• What the task asks: Restate word for word the entries below, starting at the line with "green diamond: rotated 48 degrees clockwise" and ending at the line with "cyan diamond: moved 6 px right, 4 px up". Keep both end lines and omit the pictures.

(Dataset records begins)

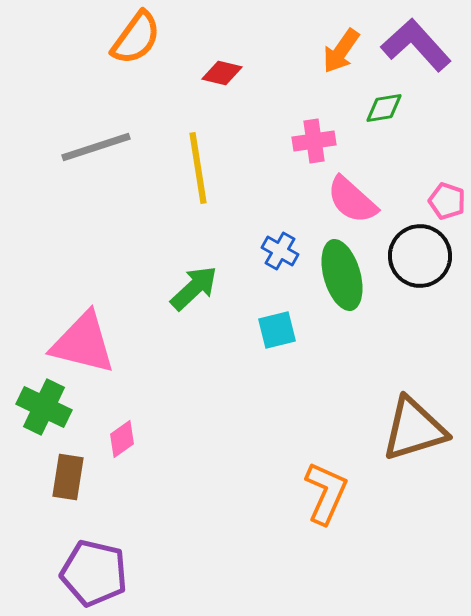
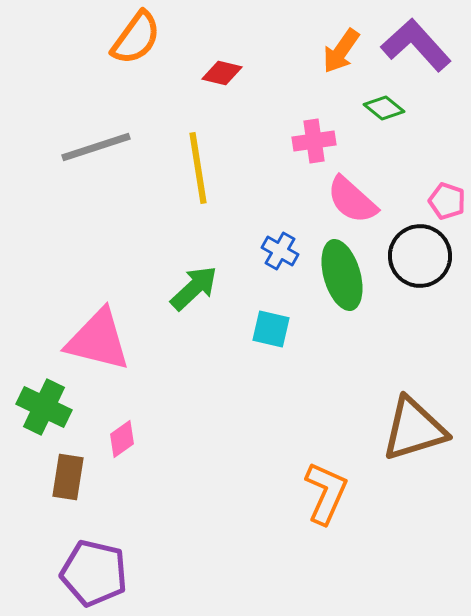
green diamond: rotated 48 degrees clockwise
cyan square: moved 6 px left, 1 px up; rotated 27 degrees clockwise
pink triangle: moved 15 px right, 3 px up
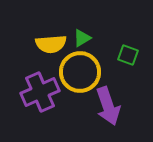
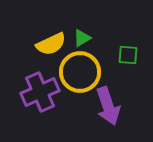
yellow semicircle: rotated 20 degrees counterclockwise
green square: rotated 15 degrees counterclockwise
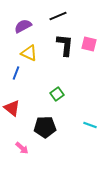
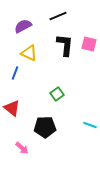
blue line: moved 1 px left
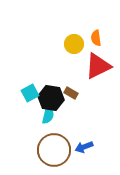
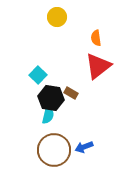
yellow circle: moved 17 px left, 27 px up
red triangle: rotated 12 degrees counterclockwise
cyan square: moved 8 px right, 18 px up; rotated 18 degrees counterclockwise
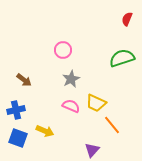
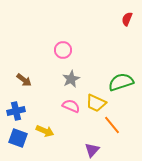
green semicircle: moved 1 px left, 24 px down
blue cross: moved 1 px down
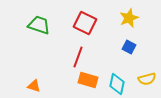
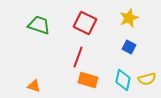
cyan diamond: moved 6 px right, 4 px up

(Dataset records ends)
(Dataset records begins)

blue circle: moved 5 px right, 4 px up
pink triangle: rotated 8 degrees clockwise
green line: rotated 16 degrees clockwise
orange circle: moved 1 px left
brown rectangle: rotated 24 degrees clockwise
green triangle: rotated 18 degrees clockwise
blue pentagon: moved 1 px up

(Dataset records ends)
(Dataset records begins)

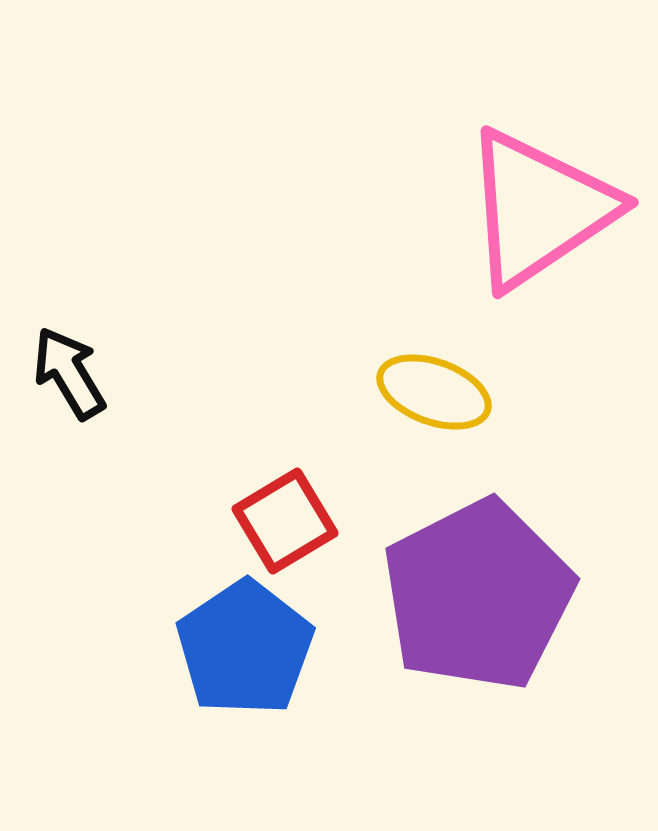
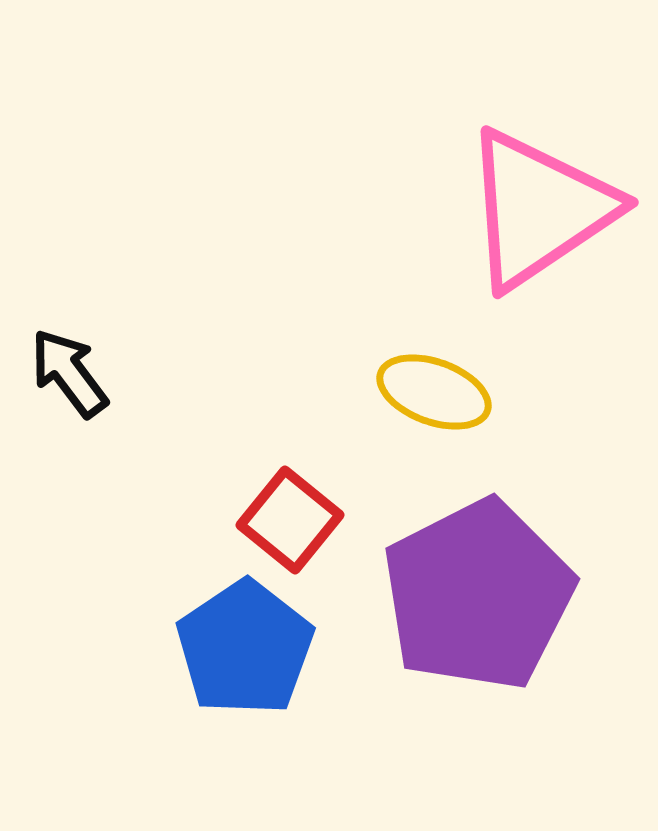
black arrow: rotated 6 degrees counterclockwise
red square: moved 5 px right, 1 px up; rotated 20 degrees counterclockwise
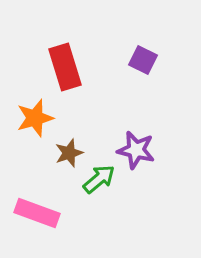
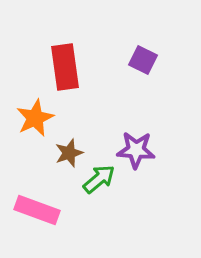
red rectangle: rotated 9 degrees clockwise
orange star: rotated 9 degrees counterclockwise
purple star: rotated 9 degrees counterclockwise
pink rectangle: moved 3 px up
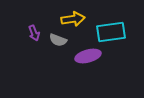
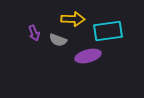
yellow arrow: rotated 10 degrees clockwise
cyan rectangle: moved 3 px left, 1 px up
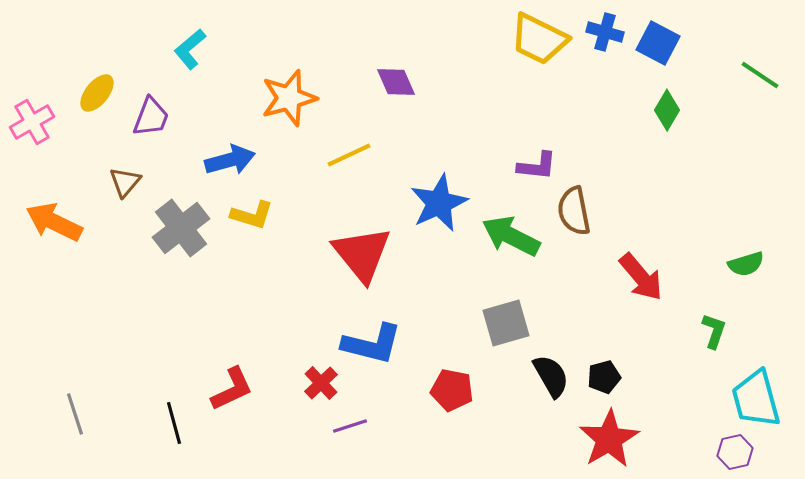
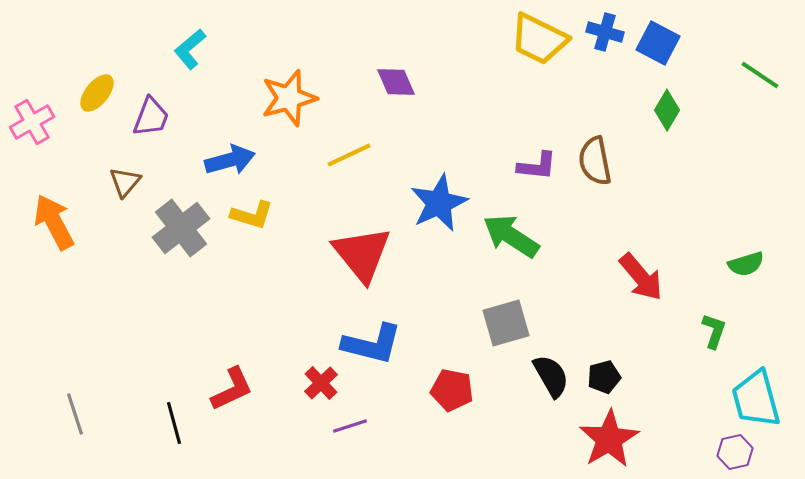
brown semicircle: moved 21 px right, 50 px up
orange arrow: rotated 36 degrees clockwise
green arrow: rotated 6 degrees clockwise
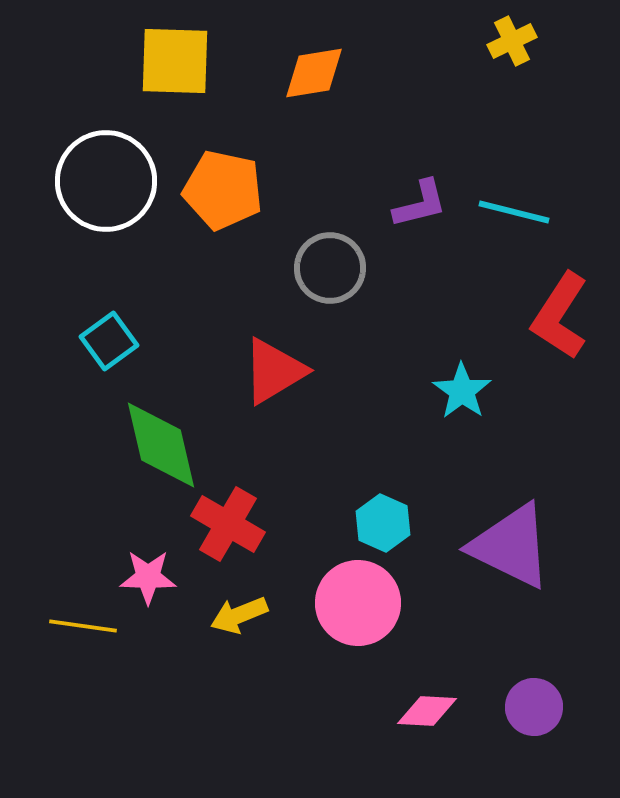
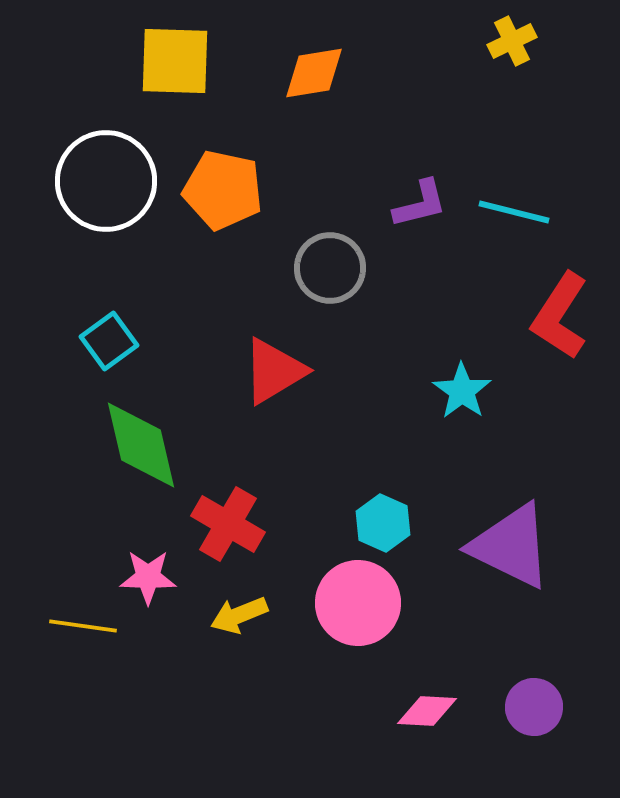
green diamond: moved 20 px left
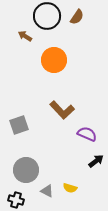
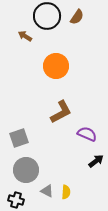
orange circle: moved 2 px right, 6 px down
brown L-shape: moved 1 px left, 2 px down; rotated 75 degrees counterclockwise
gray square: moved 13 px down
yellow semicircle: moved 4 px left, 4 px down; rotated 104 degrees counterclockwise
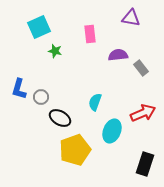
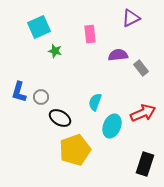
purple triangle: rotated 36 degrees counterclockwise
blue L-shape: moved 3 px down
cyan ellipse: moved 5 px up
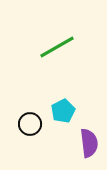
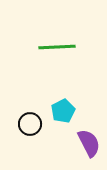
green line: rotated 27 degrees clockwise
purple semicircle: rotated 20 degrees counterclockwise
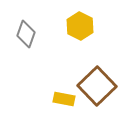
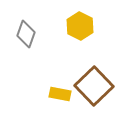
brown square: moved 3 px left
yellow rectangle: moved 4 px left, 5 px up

(Dataset records ends)

• Answer to the exercise:
green diamond: rotated 48 degrees clockwise
cyan square: moved 6 px left, 1 px up; rotated 27 degrees clockwise
pink triangle: moved 15 px right, 3 px up
yellow semicircle: rotated 20 degrees counterclockwise
green square: rotated 15 degrees counterclockwise
blue line: moved 1 px left
yellow circle: moved 17 px left, 27 px up
red triangle: rotated 12 degrees counterclockwise
cyan square: moved 8 px right, 18 px up; rotated 18 degrees counterclockwise
green semicircle: moved 1 px left, 24 px down
blue cross: moved 1 px down
cyan diamond: moved 6 px right, 4 px up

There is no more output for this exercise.